WHAT IS NEEDED → Restate the entries word for word and skip every image.

DATA →
###

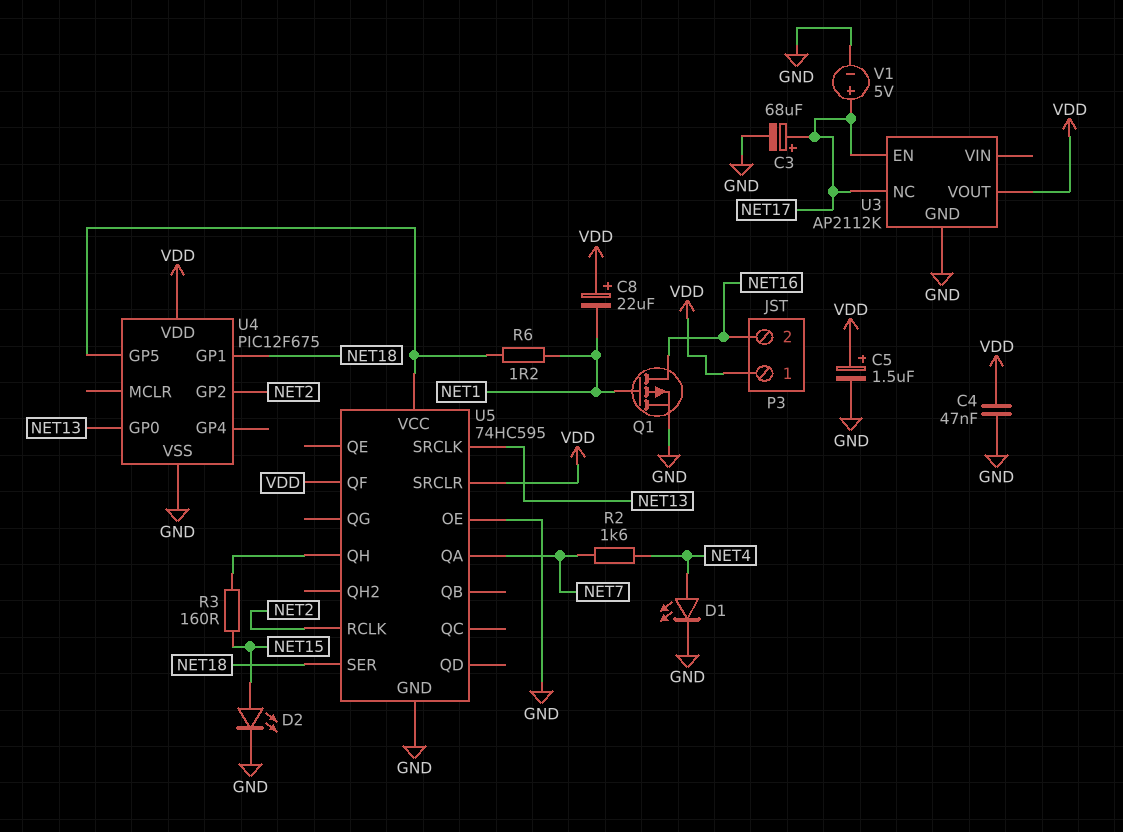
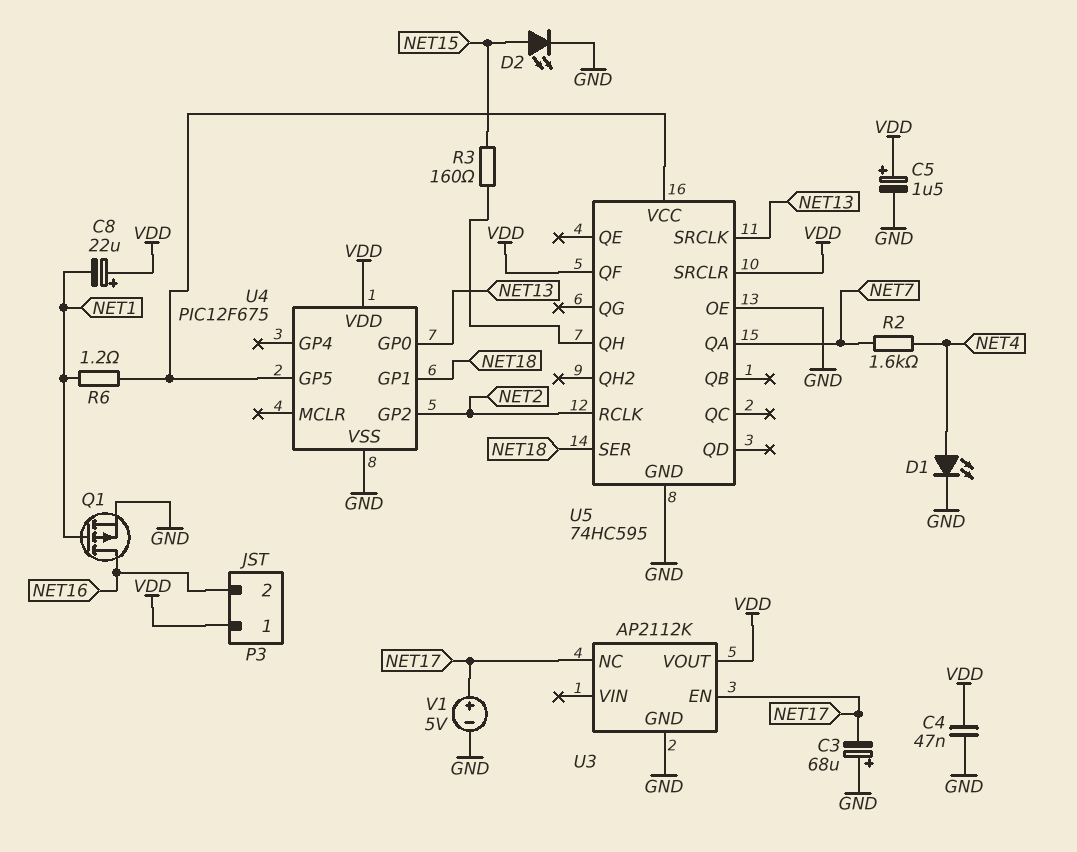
C3: 68uF (plus NET17, minus GND) -> 68uF (plus GND, minus NET17)

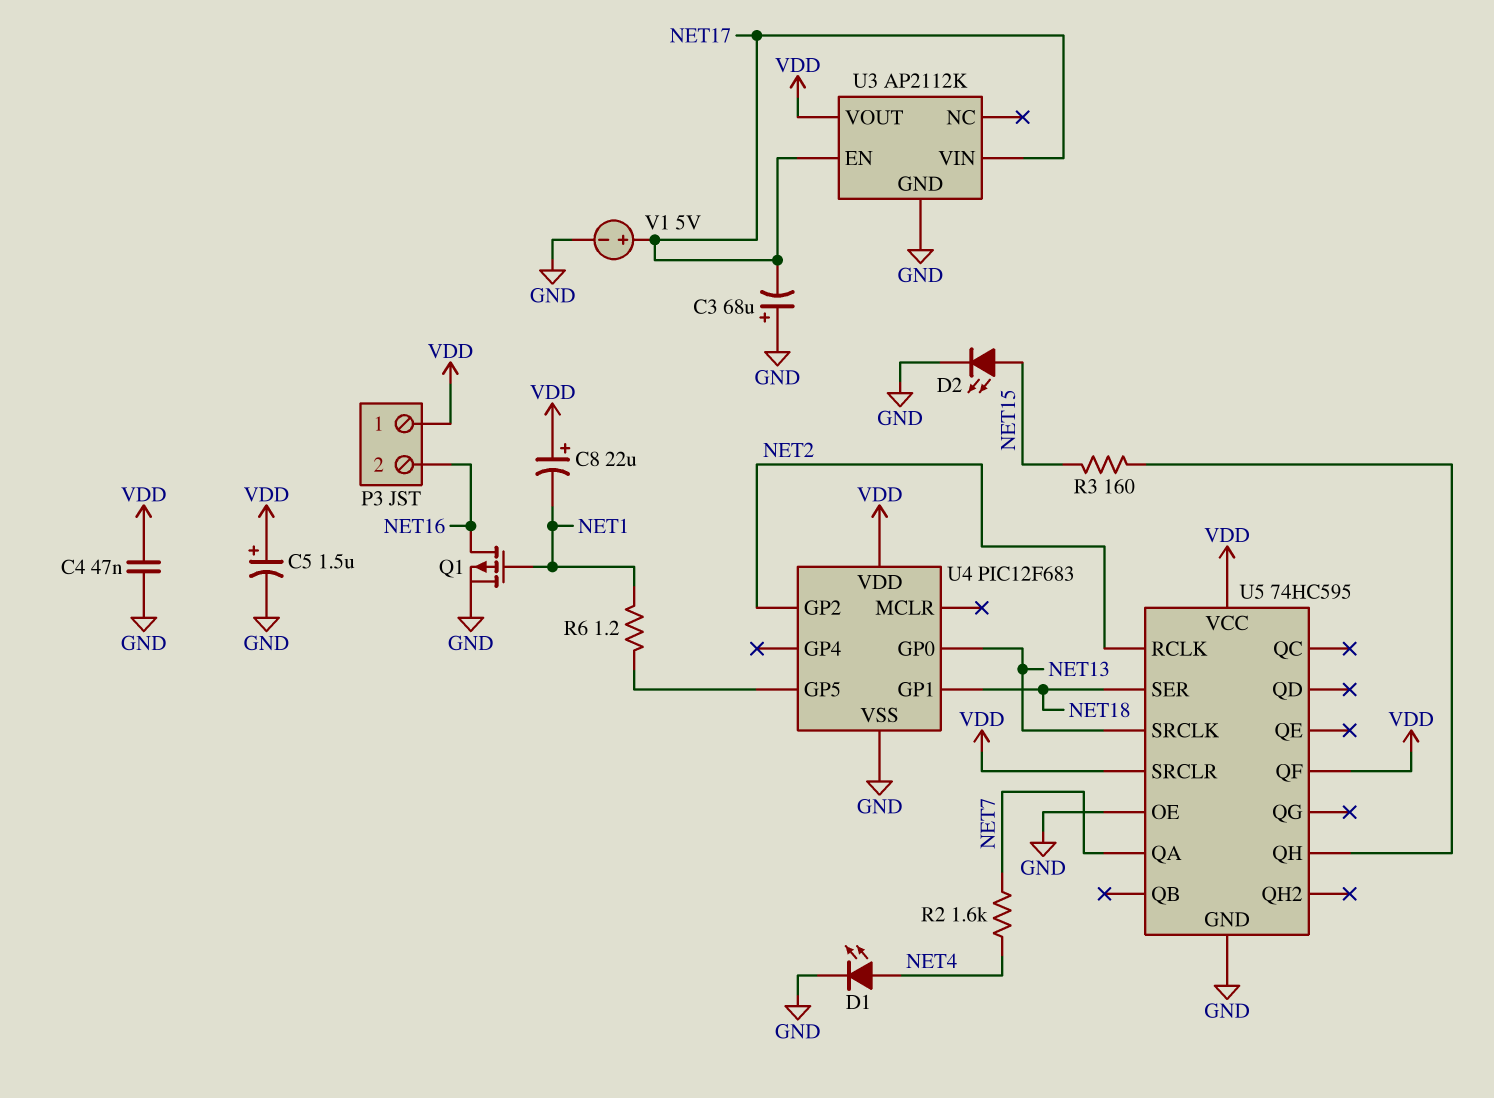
U3 pin NC: NET17 -> none
U3 pin VIN: none -> NET17
U4: PIC12F675 -> PIC12F683
U5 pin VCC: U4/GP5 -> VDD

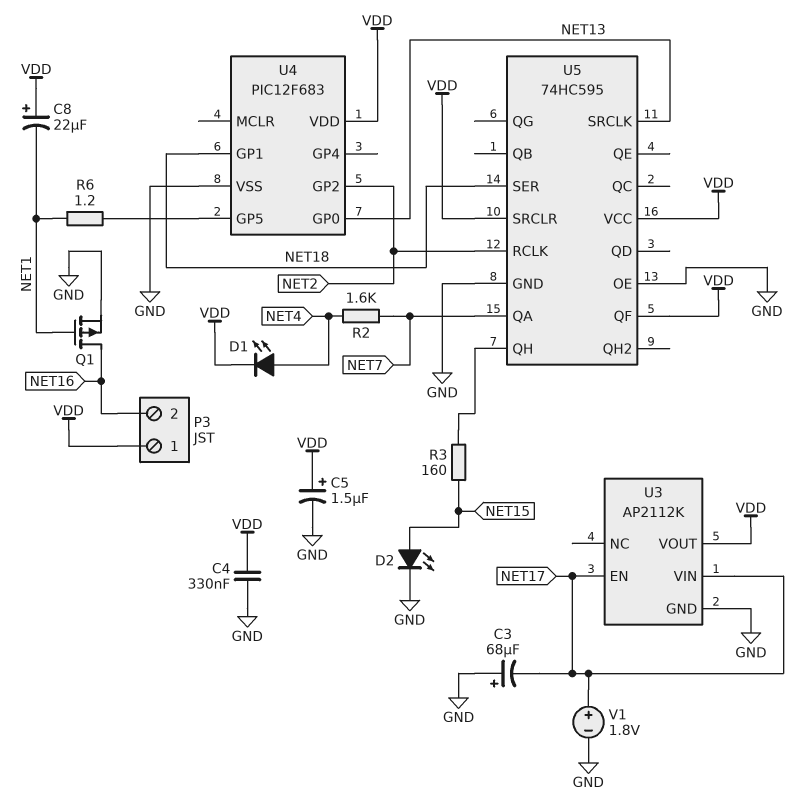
C4: 47nF (GND, VDD) -> 330nF (GND, VDD)
D1: LED (A NET4, K GND) -> LED (A NET4, K VDD)
V1: 5V (plus NET17, minus GND) -> 1.8V (plus NET17, minus GND)

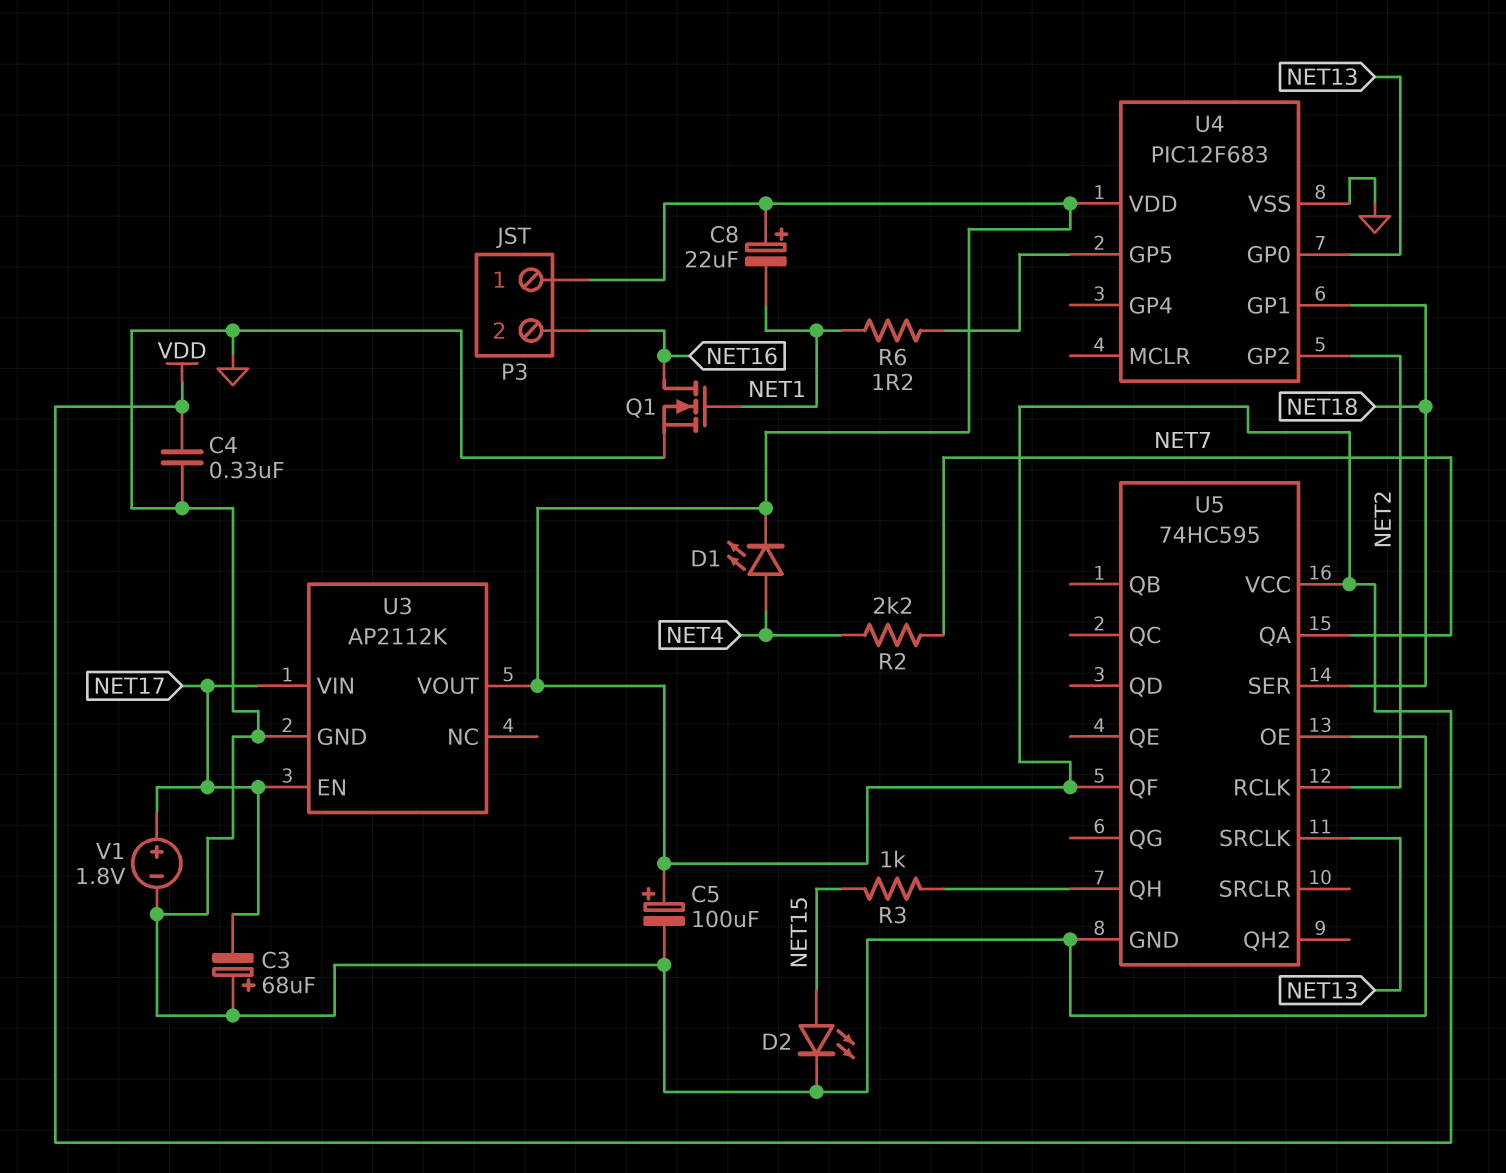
C5: 1.5uF (plus VDD, minus GND) -> 100uF (plus VDD, minus GND)
Q1: PMOS (G NET1, D NET16, S GND) -> NMOS (G NET1, D NET16, S GND)
R2: 1.6k (NET4, NET7) -> 2.2k (NET4, NET7)
R3: 160 (NET15, U5/QH) -> 1k (NET15, U5/QH)
U5 pin SRCLR: VDD -> none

###

RESPONSE TO THE EXERCISE →
C3: 68uF (plus NET17, minus GND) -> 68uF (plus GND, minus NET17)

U3 pin NC: NET17 -> none
U3 pin VIN: none -> NET17
U4: PIC12F675 -> PIC12F683
U5 pin VCC: U4/GP5 -> VDD

C4: 47nF (GND, VDD) -> 330nF (GND, VDD)
D1: LED (A NET4, K GND) -> LED (A NET4, K VDD)
V1: 5V (plus NET17, minus GND) -> 1.8V (plus NET17, minus GND)

C5: 1.5uF (plus VDD, minus GND) -> 100uF (plus VDD, minus GND)
Q1: PMOS (G NET1, D NET16, S GND) -> NMOS (G NET1, D NET16, S GND)
R2: 1.6k (NET4, NET7) -> 2.2k (NET4, NET7)
R3: 160 (NET15, U5/QH) -> 1k (NET15, U5/QH)
U5 pin SRCLR: VDD -> none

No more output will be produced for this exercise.